[[ Extracted records open ]]

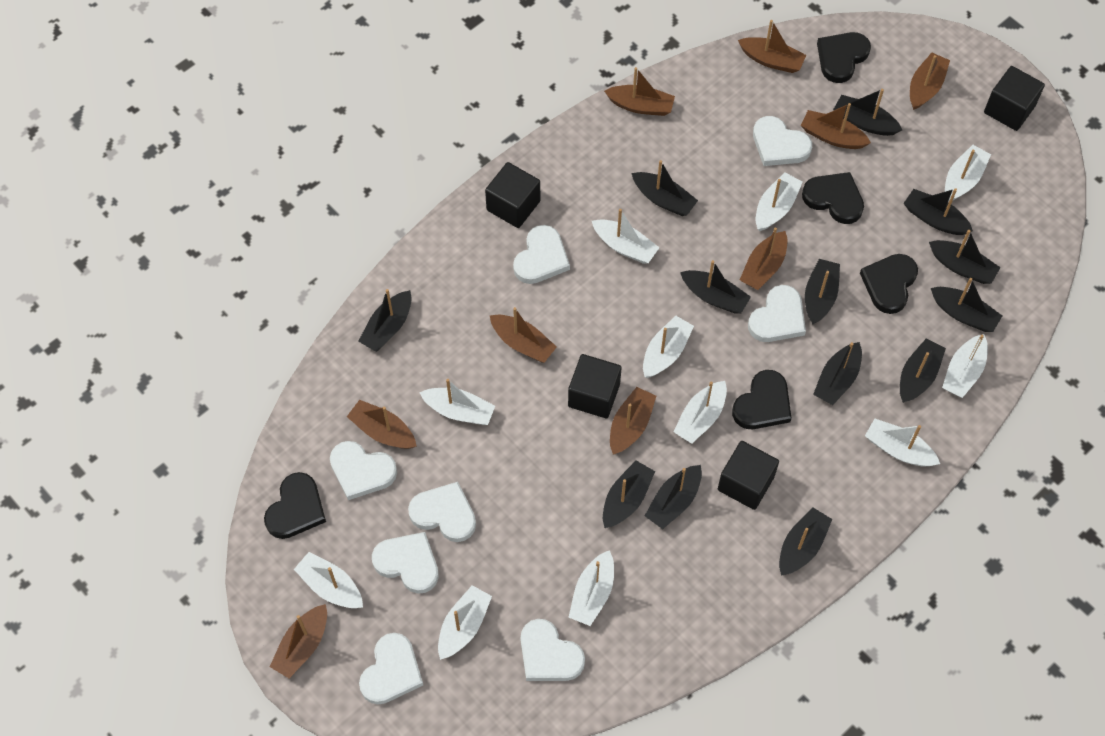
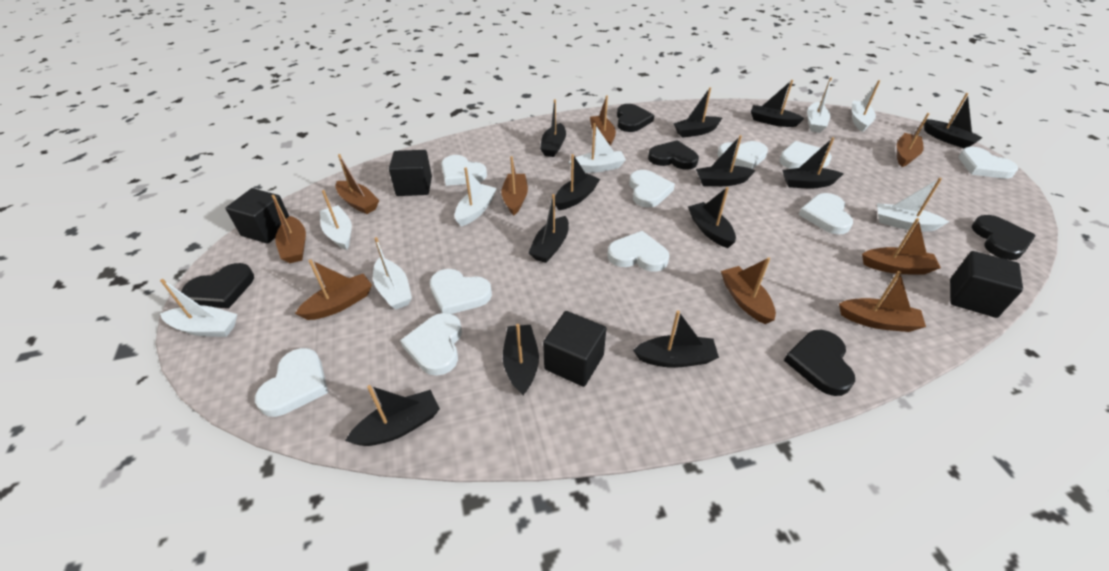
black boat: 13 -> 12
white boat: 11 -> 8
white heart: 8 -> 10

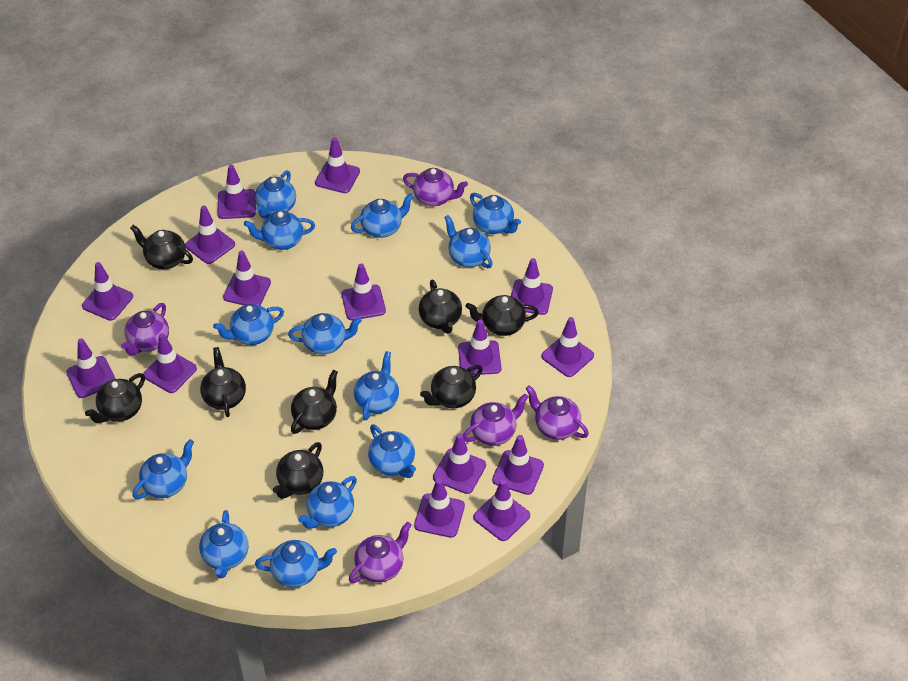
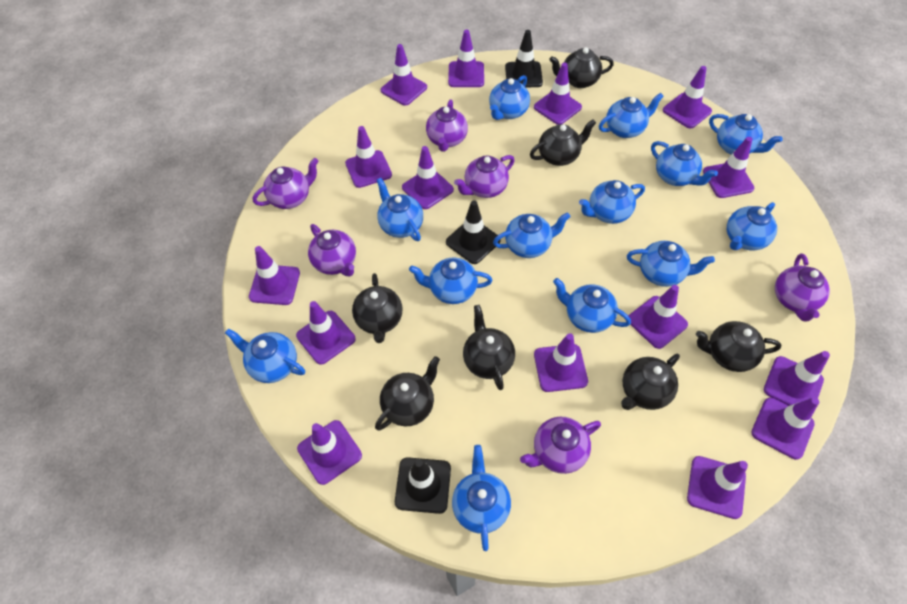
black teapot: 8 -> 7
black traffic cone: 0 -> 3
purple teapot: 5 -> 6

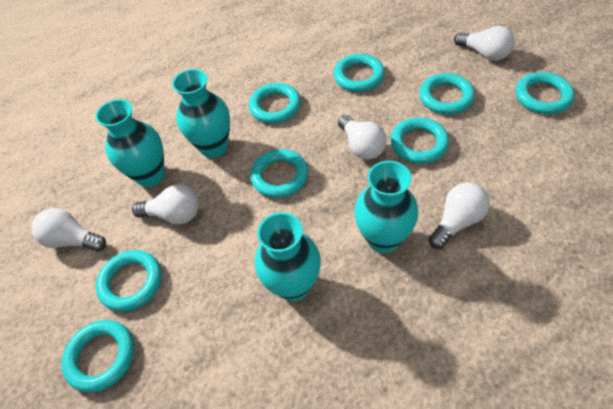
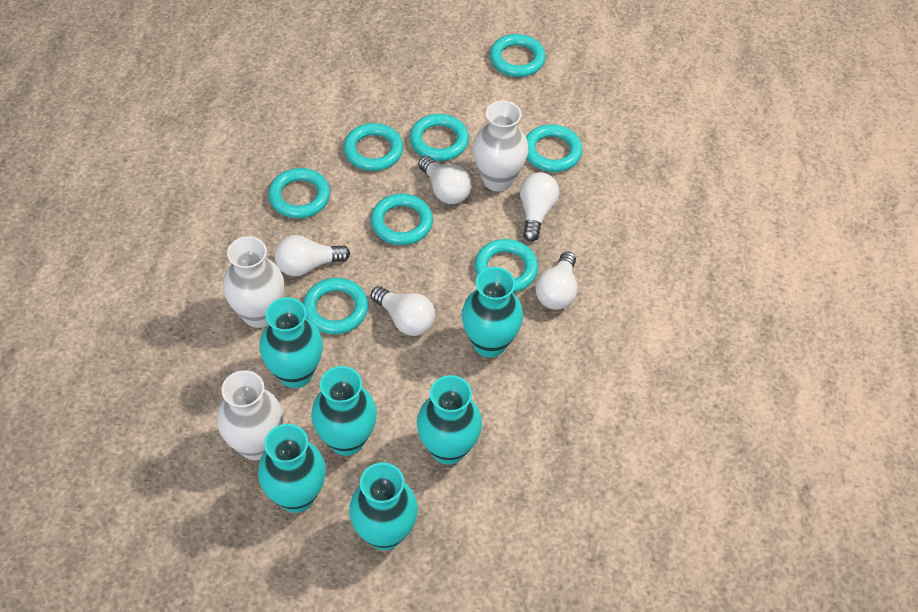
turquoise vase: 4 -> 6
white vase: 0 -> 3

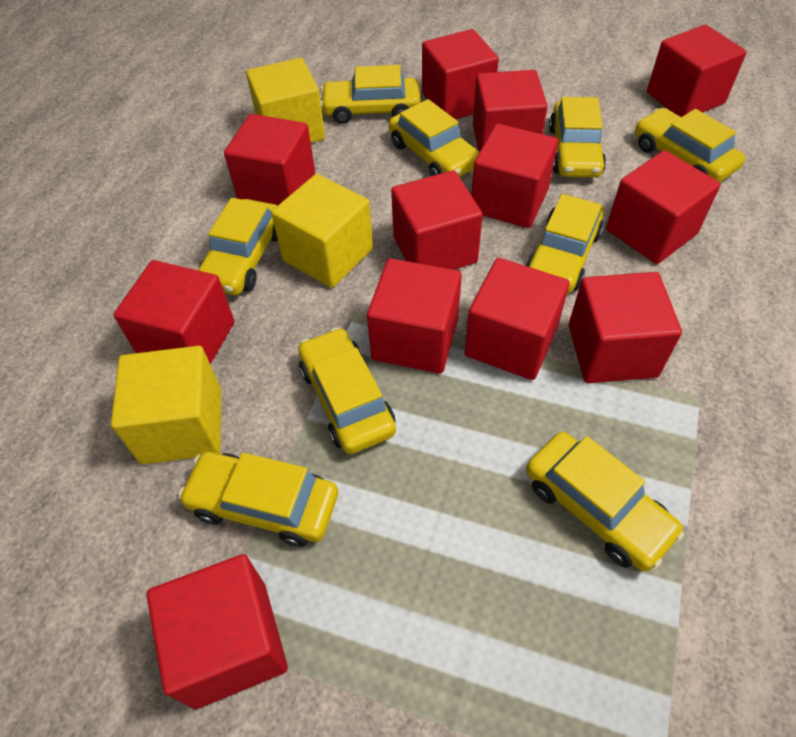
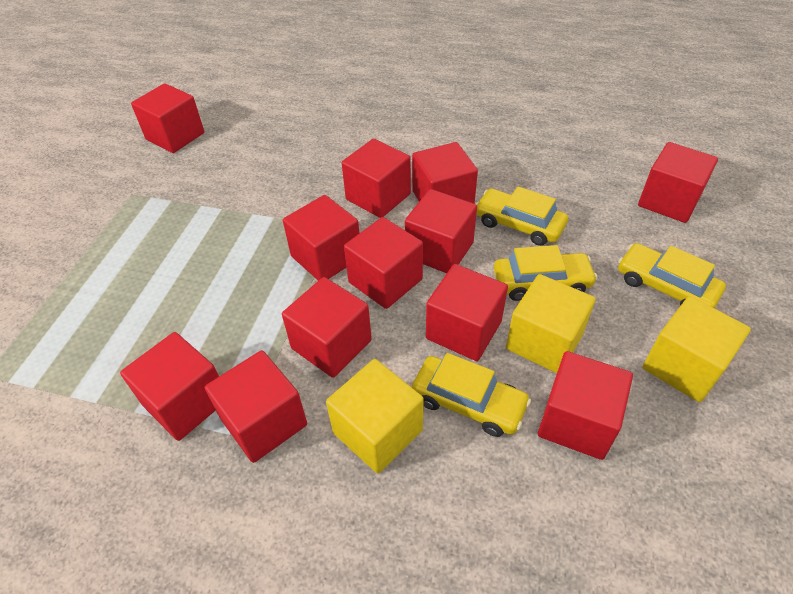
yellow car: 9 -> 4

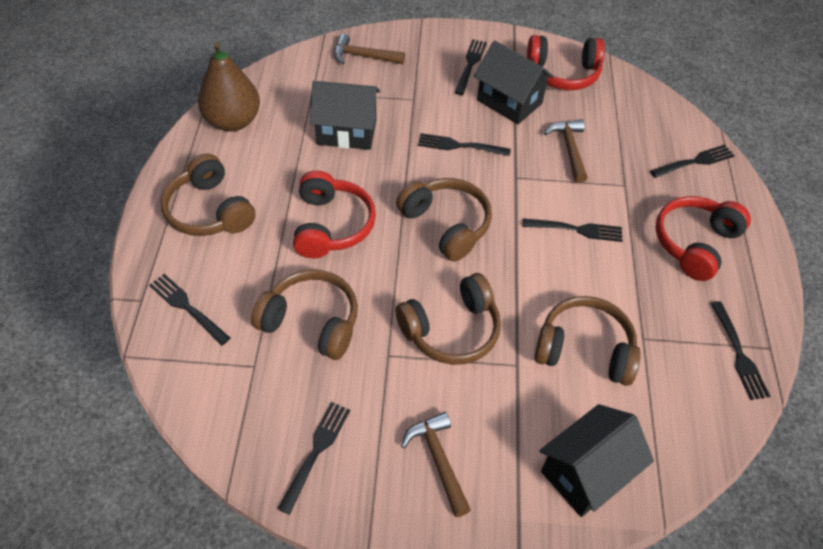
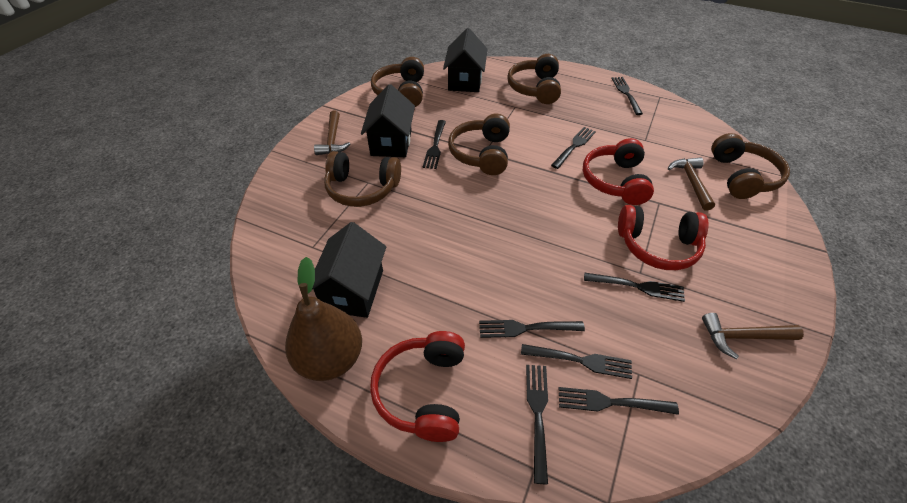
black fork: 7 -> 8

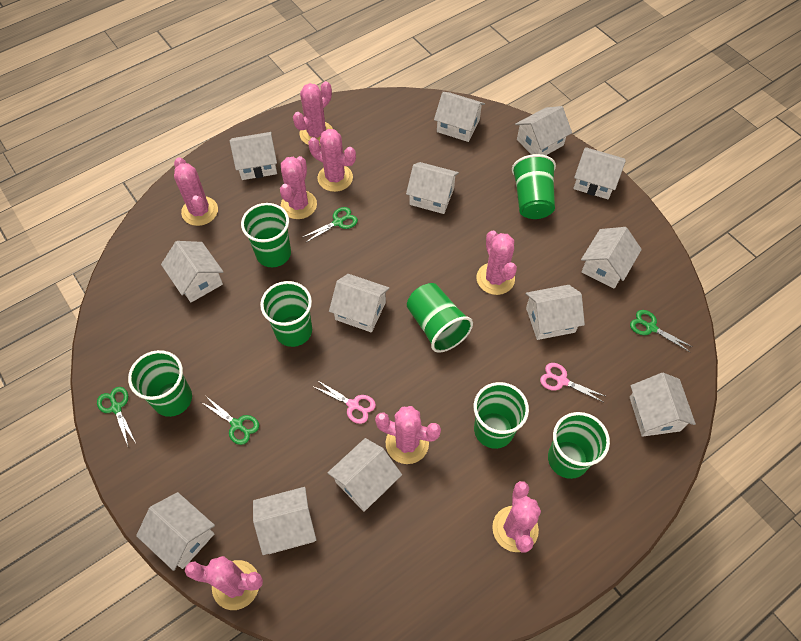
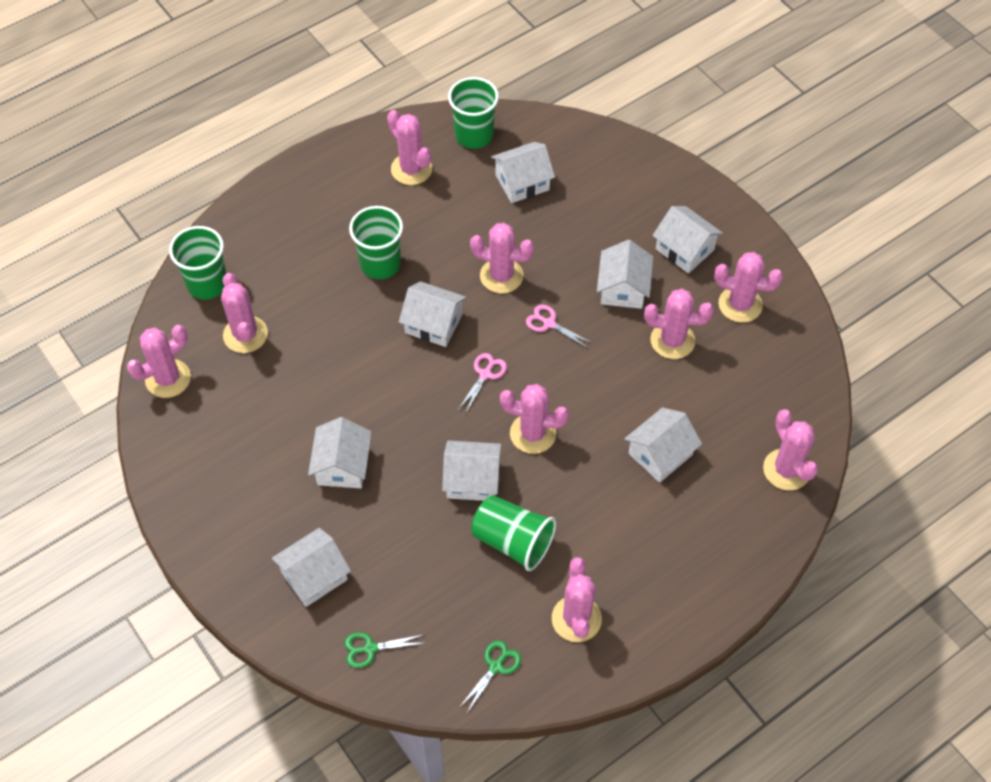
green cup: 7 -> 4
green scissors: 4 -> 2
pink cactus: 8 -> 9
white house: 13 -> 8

[[ Extracted records closed ]]

Assignment |
Omit the pictures, then copy out all the data exactly as it stands.

Response for this exercise |
black boat: 13 -> 12
white boat: 11 -> 8
white heart: 8 -> 10

black teapot: 8 -> 7
black traffic cone: 0 -> 3
purple teapot: 5 -> 6

turquoise vase: 4 -> 6
white vase: 0 -> 3

yellow car: 9 -> 4

black fork: 7 -> 8

green cup: 7 -> 4
green scissors: 4 -> 2
pink cactus: 8 -> 9
white house: 13 -> 8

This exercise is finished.